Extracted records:
------------------------------

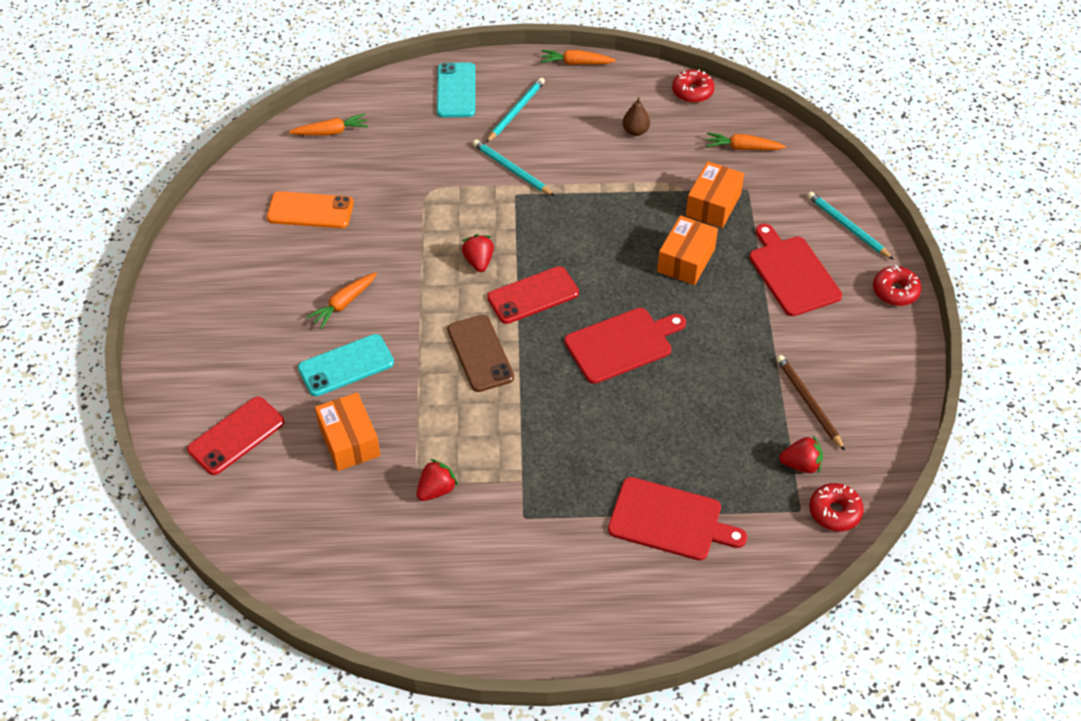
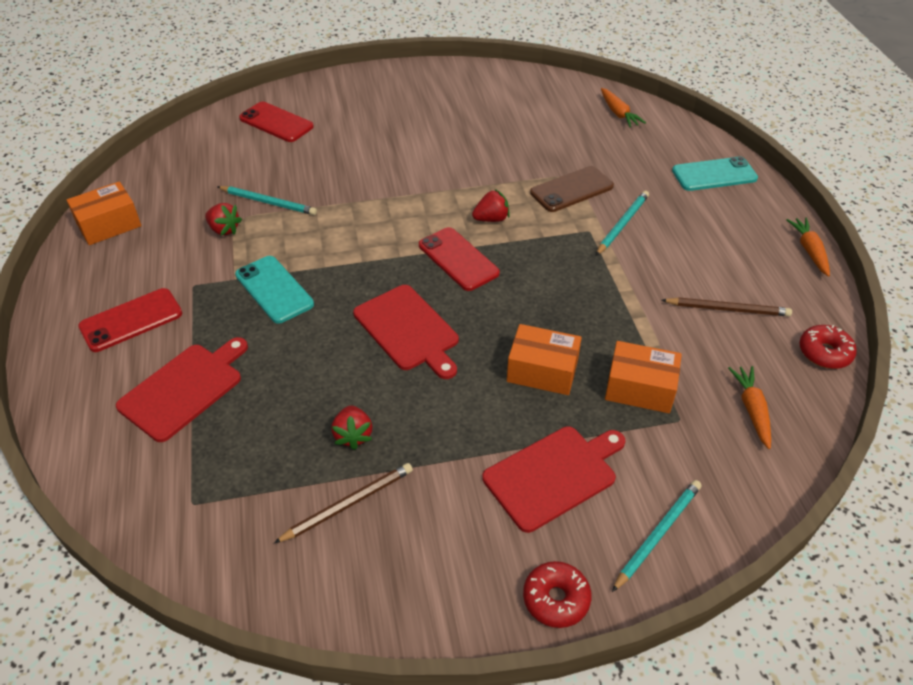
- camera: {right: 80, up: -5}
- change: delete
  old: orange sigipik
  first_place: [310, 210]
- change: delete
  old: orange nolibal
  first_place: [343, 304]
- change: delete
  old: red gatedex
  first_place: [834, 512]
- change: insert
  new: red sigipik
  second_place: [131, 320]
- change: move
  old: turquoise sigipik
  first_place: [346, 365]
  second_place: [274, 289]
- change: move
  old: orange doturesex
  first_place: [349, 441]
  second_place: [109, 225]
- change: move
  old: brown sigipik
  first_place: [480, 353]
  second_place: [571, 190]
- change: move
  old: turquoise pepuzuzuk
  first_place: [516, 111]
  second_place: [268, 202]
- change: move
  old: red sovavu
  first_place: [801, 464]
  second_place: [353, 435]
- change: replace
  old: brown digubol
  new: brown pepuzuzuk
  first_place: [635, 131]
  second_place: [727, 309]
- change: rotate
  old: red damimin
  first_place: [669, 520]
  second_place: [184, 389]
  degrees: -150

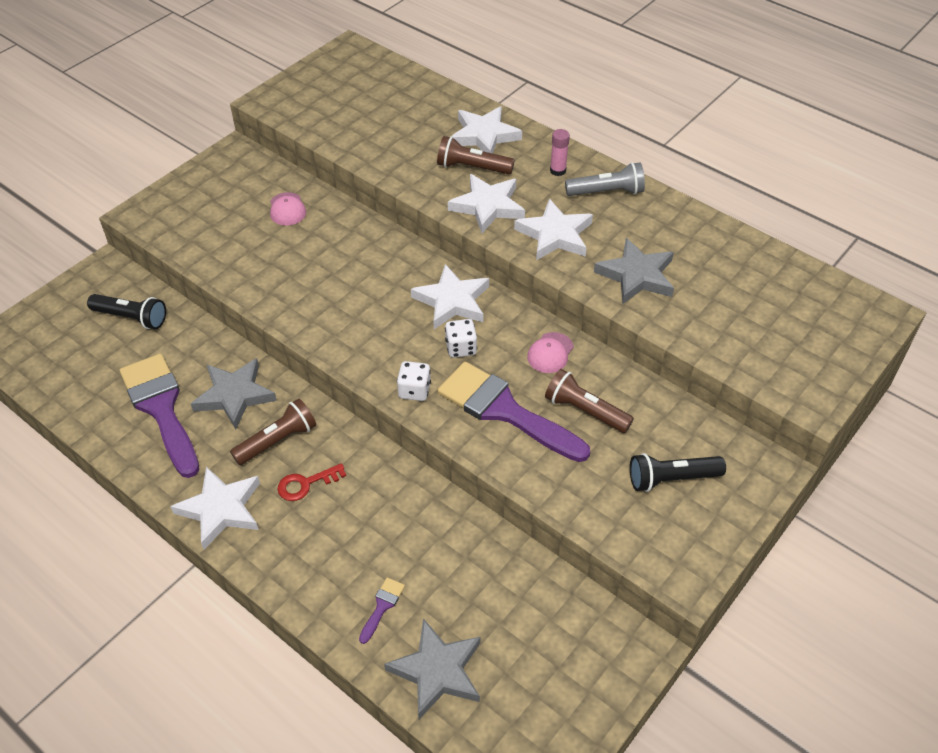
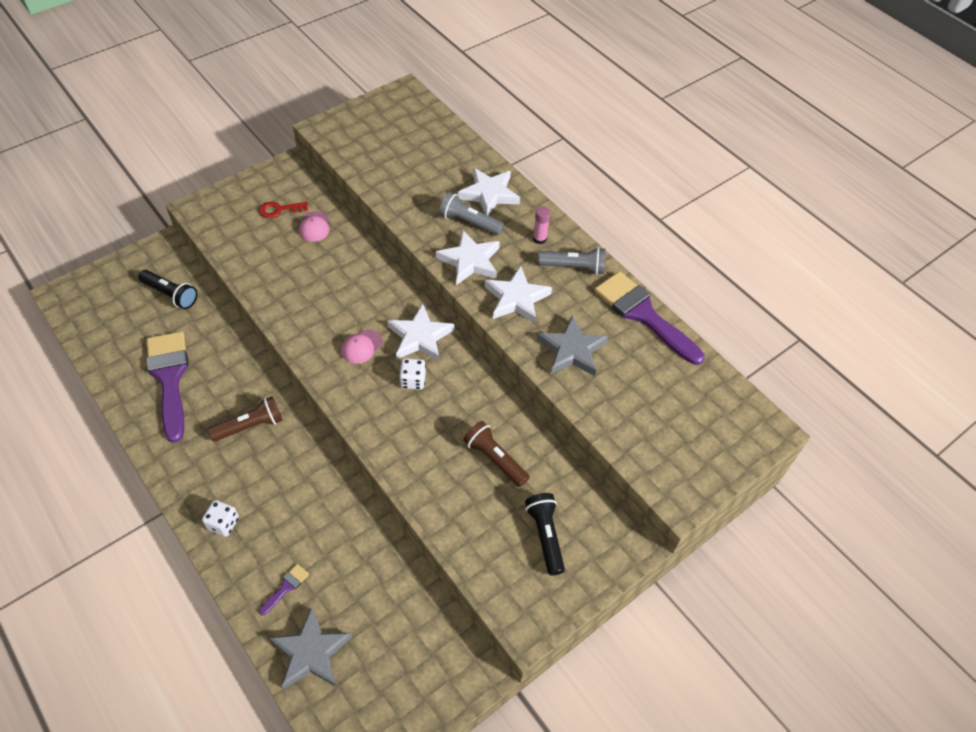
- camera: {right: 10, up: 5}
- change: delete
  old: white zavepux
  first_place: [221, 509]
- change: delete
  old: grey zavepux
  first_place: [234, 395]
- change: move
  old: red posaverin
  first_place: [306, 484]
  second_place: [279, 210]
- change: move
  old: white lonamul
  first_place: [414, 390]
  second_place: [223, 523]
- change: move
  old:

------------------------------

Required action:
Give every record again exactly, apart from the pictures, which stay out.

Your solution:
- camera: {right: 80, up: -5}
- change: delete
  old: orange sigipik
  first_place: [310, 210]
- change: delete
  old: orange nolibal
  first_place: [343, 304]
- change: delete
  old: red gatedex
  first_place: [834, 512]
- change: insert
  new: red sigipik
  second_place: [131, 320]
- change: move
  old: turquoise sigipik
  first_place: [346, 365]
  second_place: [274, 289]
- change: move
  old: orange doturesex
  first_place: [349, 441]
  second_place: [109, 225]
- change: move
  old: brown sigipik
  first_place: [480, 353]
  second_place: [571, 190]
- change: move
  old: turquoise pepuzuzuk
  first_place: [516, 111]
  second_place: [268, 202]
- change: move
  old: red sovavu
  first_place: [801, 464]
  second_place: [353, 435]
- change: replace
  old: brown digubol
  new: brown pepuzuzuk
  first_place: [635, 131]
  second_place: [727, 309]
- change: rotate
  old: red damimin
  first_place: [669, 520]
  second_place: [184, 389]
  degrees: -150

- camera: {right: 10, up: 5}
- change: delete
  old: white zavepux
  first_place: [221, 509]
- change: delete
  old: grey zavepux
  first_place: [234, 395]
- change: move
  old: red posaverin
  first_place: [306, 484]
  second_place: [279, 210]
- change: move
  old: white lonamul
  first_place: [414, 390]
  second_place: [223, 523]
- change: move
  old:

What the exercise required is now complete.